- What you should do
A single number is the whole answer: the tally of lines in the data below that include the word "brick".

- Provided records
++++

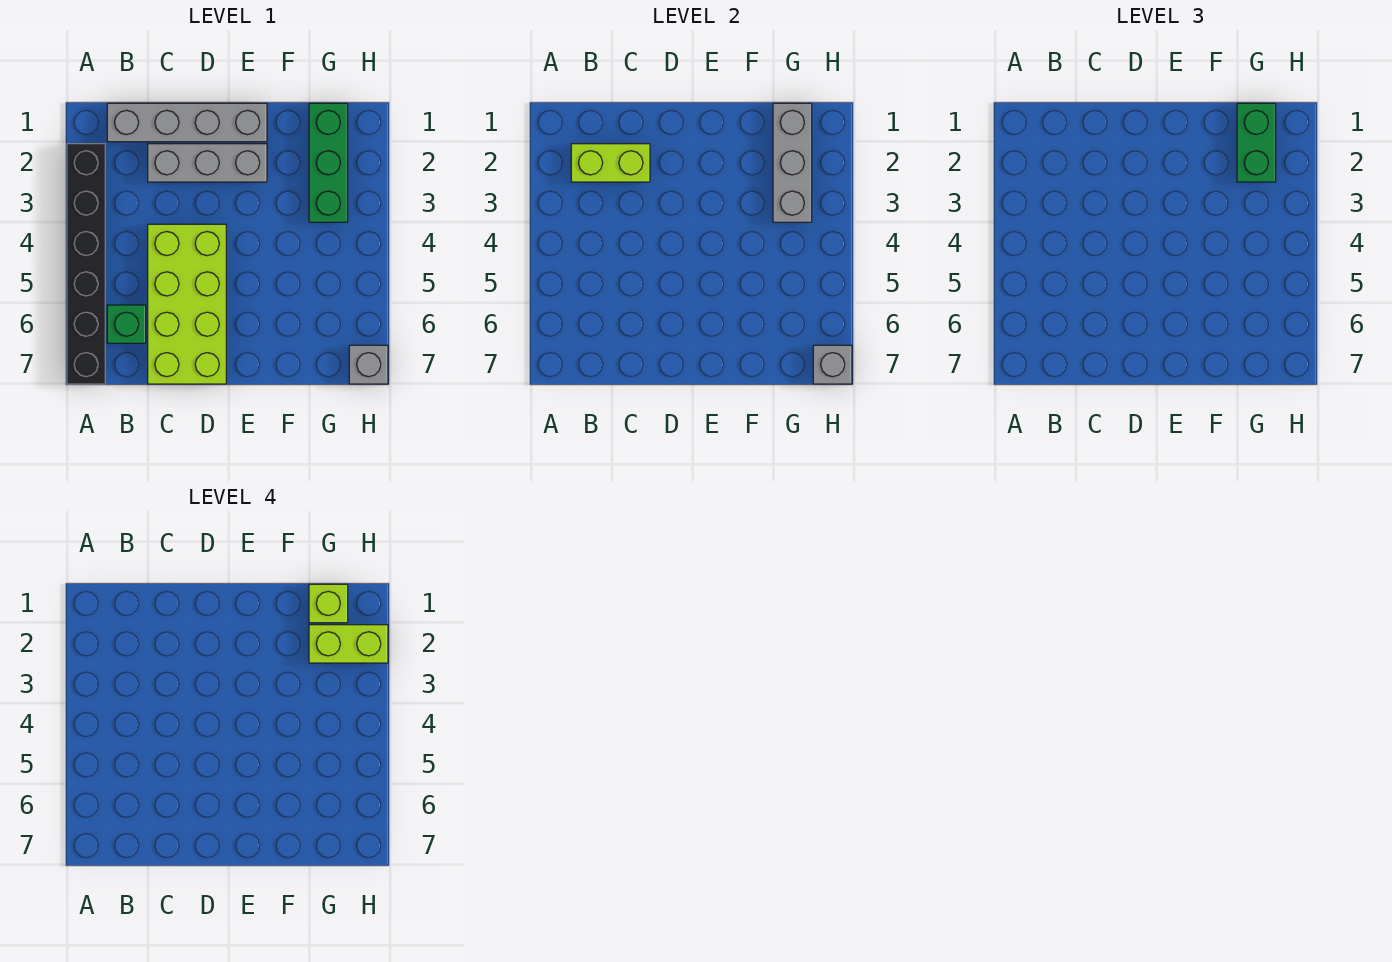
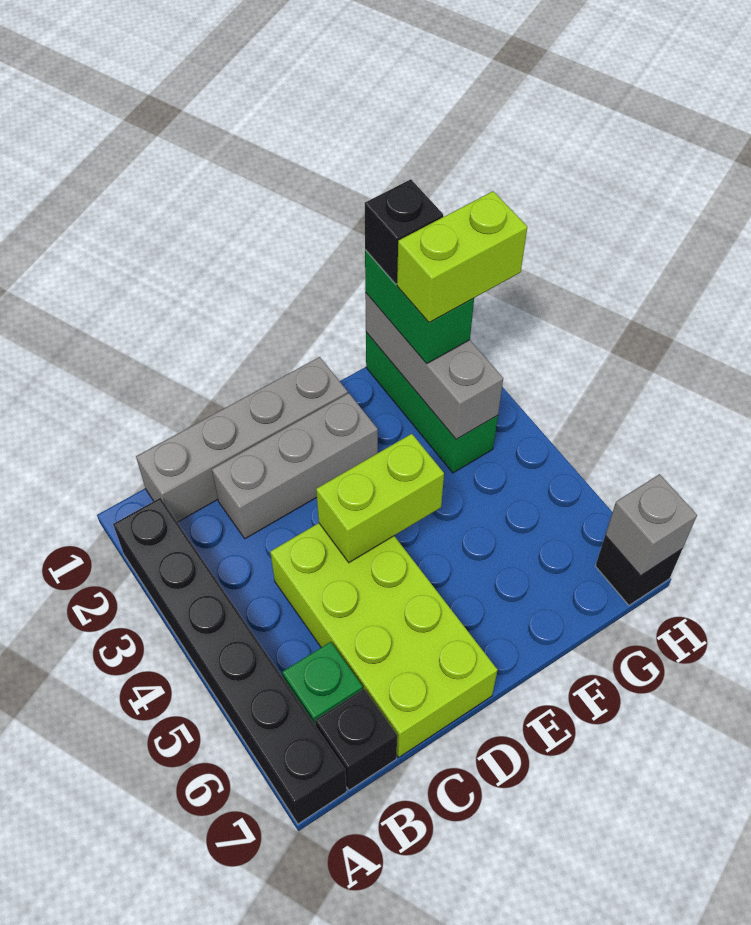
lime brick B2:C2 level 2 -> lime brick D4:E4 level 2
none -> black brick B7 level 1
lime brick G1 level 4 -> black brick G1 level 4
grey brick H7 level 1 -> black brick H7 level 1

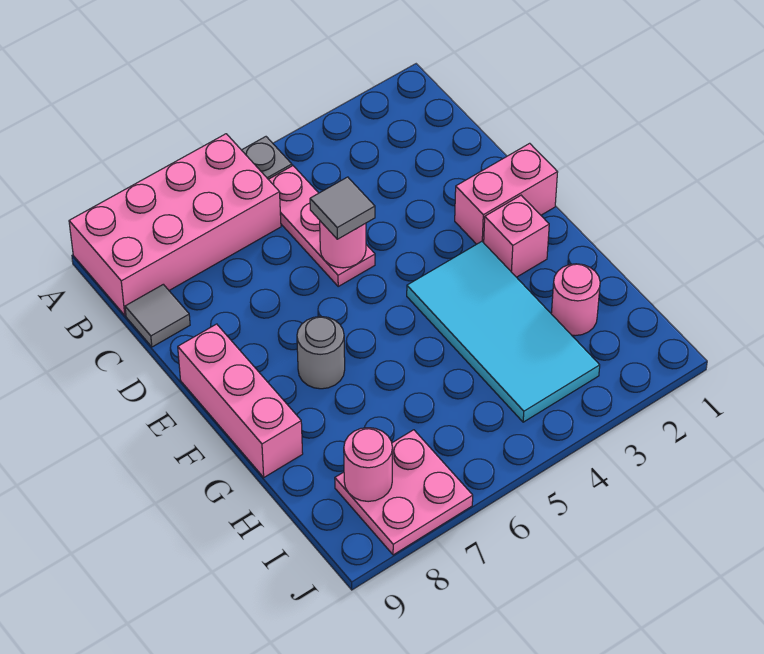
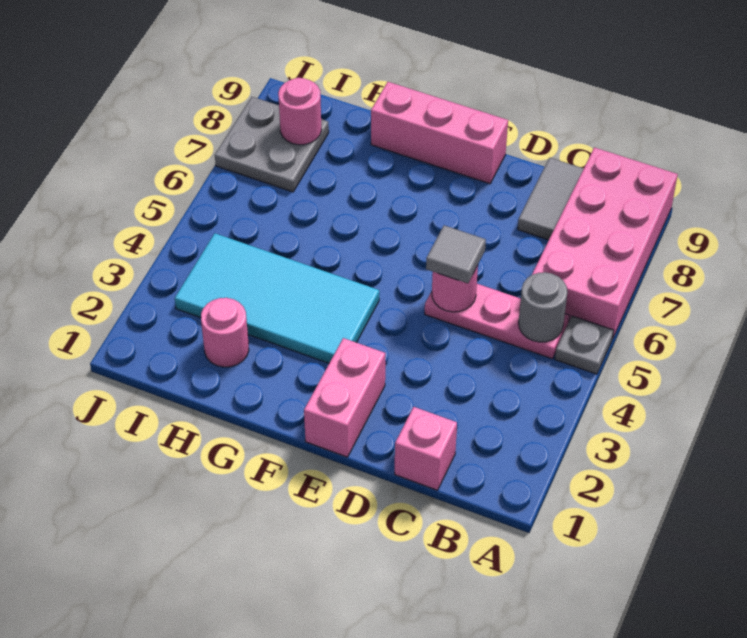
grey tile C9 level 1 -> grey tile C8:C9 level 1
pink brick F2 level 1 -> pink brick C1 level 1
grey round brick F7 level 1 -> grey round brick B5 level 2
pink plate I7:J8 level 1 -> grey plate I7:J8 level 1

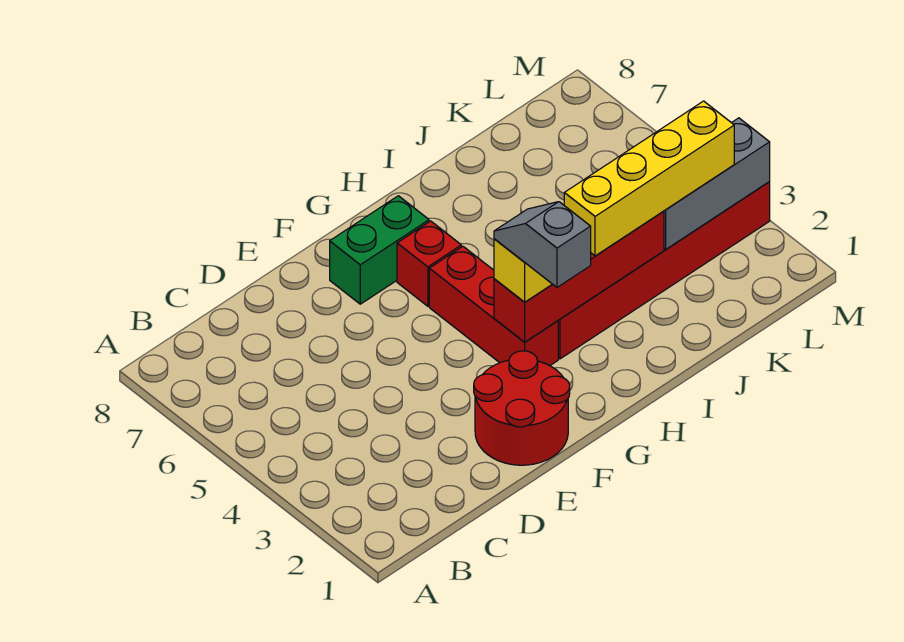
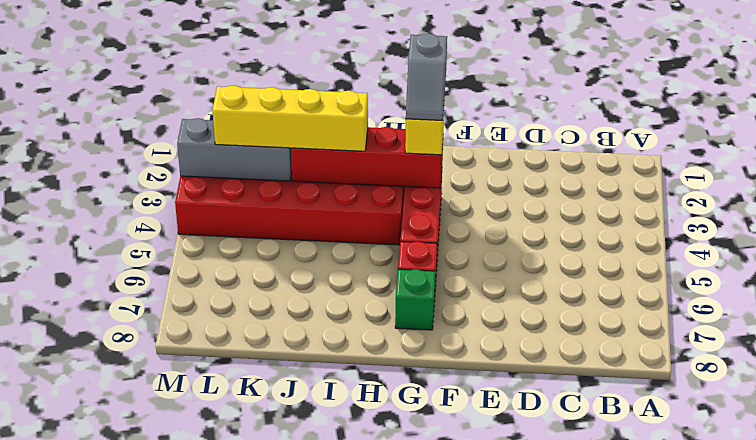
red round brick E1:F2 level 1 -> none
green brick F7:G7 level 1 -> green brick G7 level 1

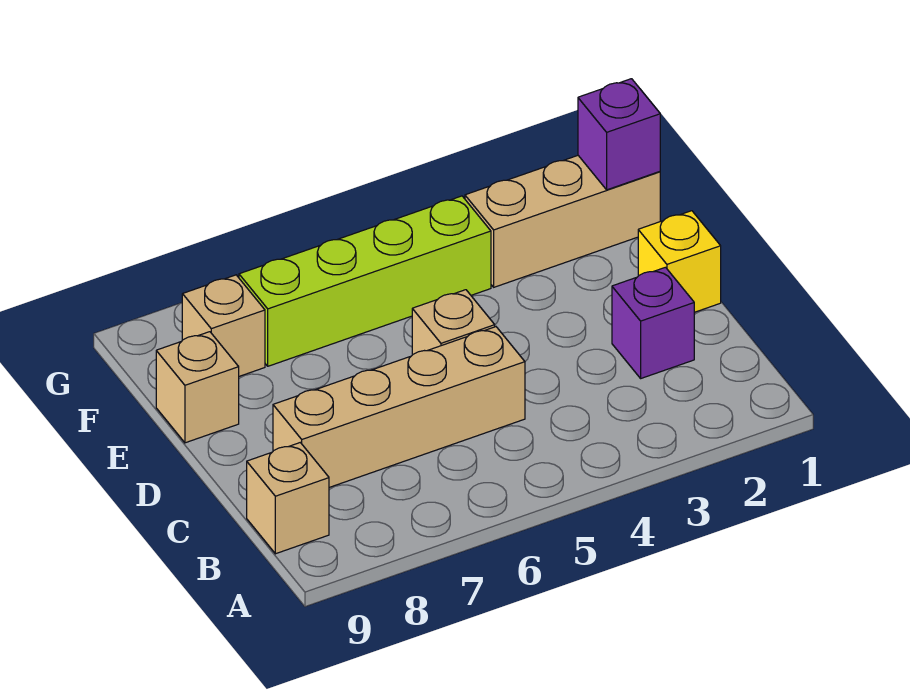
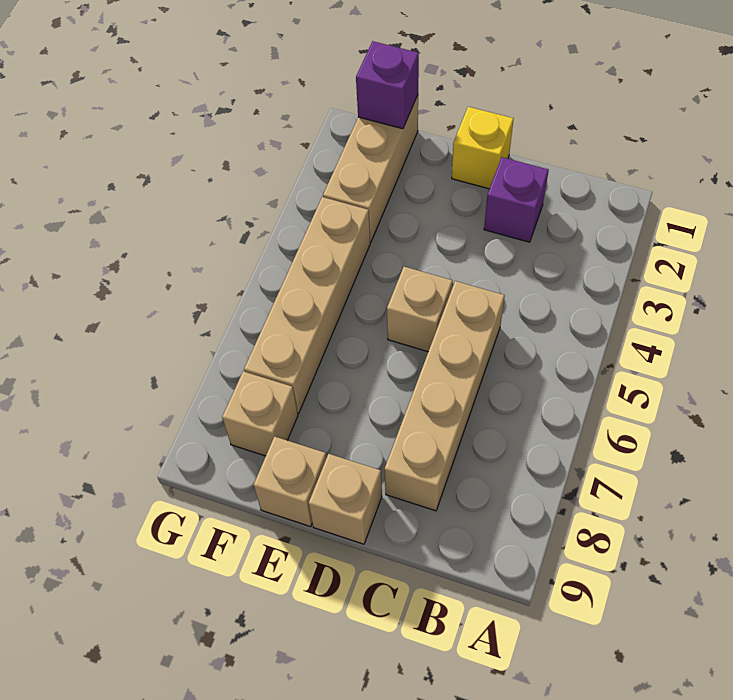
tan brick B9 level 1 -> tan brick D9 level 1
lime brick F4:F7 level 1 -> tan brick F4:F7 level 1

++++

- Answer box
10